## EXTRACTED MATERIAL
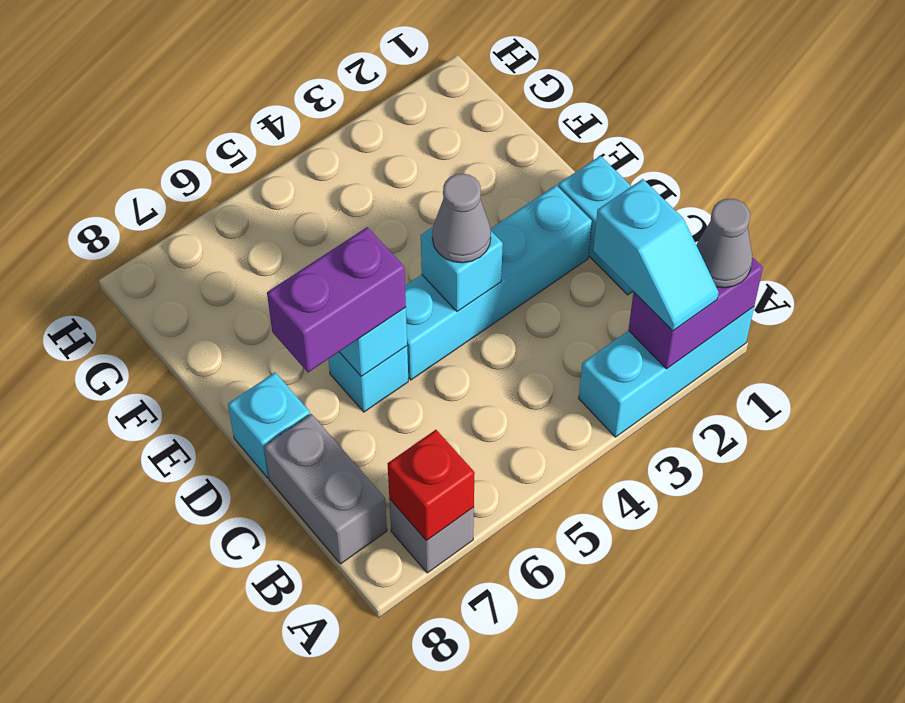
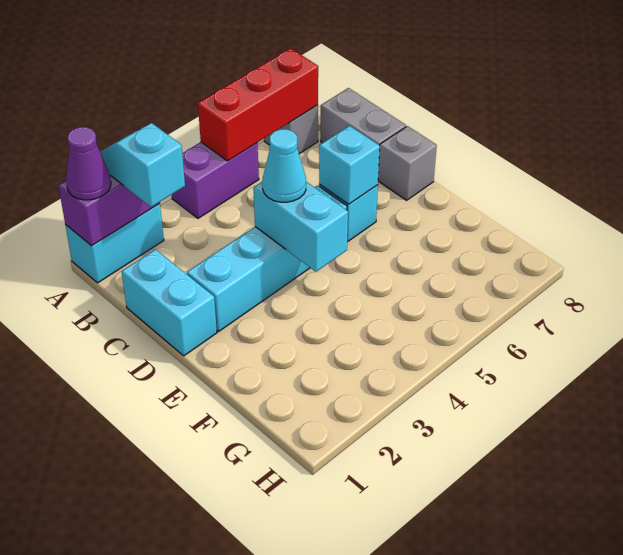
cyan brick A1:A3 level 1 -> cyan brick A1:A2 level 1
grey cone A1 level 3 -> purple cone A1 level 3
red brick A7 level 2 -> red brick A5:A7 level 2
cyan brick D4 level 2 -> cyan brick D4:E4 level 2
grey cone D4 level 3 -> cyan cone D4 level 3
purple brick D6:D7 level 3 -> purple brick A4:A5 level 1
cyan brick D8 level 1 -> grey brick D8 level 1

## TASK PROMPT
Output each line of the listing above that has "grey".

## ANSWER TO THIS EXERCISE
grey cone A1 level 3 -> purple cone A1 level 3
grey cone D4 level 3 -> cyan cone D4 level 3
cyan brick D8 level 1 -> grey brick D8 level 1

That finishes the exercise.